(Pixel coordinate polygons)

+--

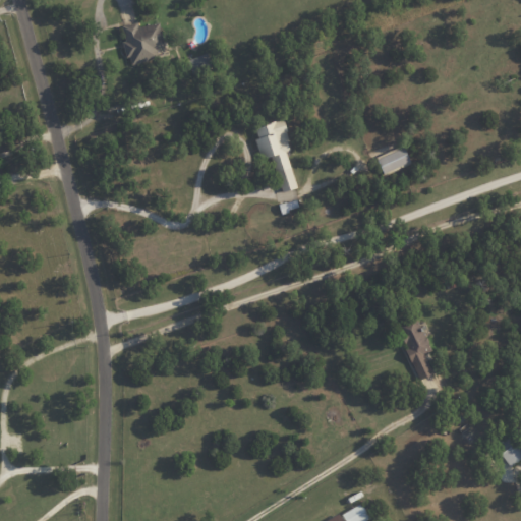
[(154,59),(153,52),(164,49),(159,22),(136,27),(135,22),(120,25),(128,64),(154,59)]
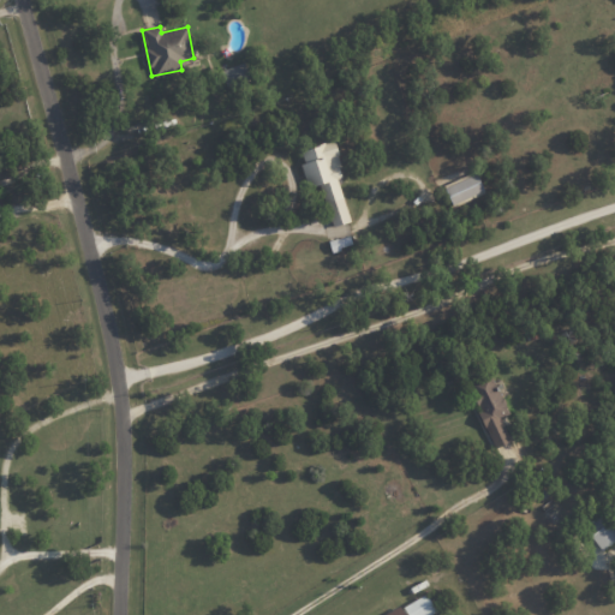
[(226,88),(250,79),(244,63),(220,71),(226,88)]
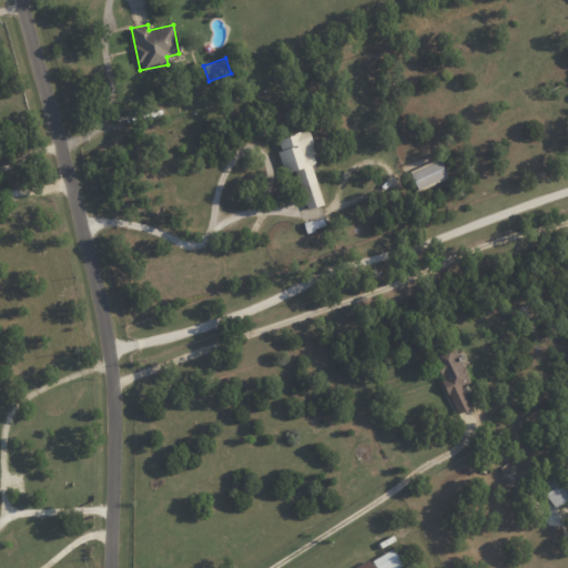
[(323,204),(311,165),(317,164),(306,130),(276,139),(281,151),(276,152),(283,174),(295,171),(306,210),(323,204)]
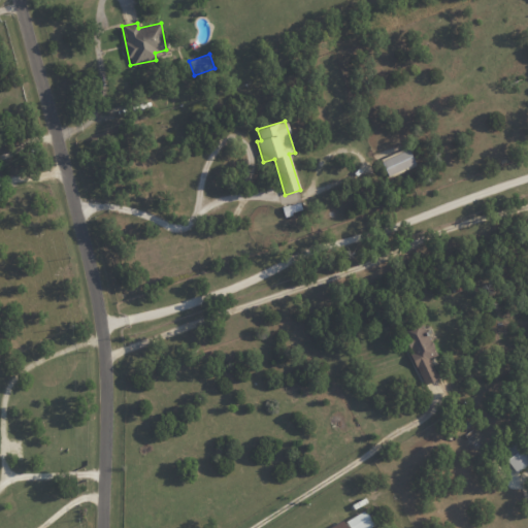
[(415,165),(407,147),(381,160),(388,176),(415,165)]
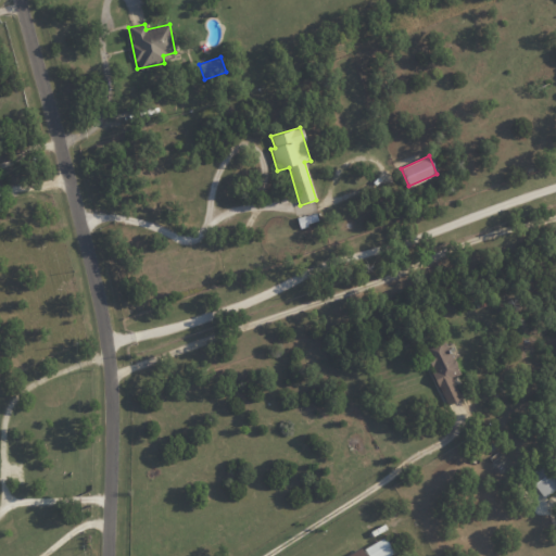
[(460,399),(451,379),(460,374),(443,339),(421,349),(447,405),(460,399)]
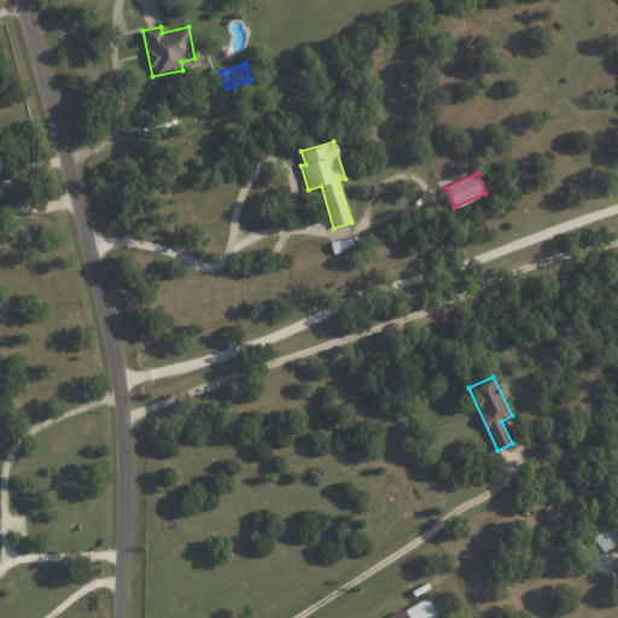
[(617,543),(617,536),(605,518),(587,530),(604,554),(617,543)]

+--

Assignment
When you reach the line containing "[(415,165),(407,147),(381,160),(388,176),(415,165)]" in the records above, write out that line and every line after it through the end, exactly, but omit the pictures.

Written response
[(415,165),(407,147),(381,160),(388,176),(415,165)]
[(460,399),(451,379),(460,374),(443,339),(421,349),(447,405),(460,399)]
[(617,543),(617,536),(605,518),(587,530),(604,554),(617,543)]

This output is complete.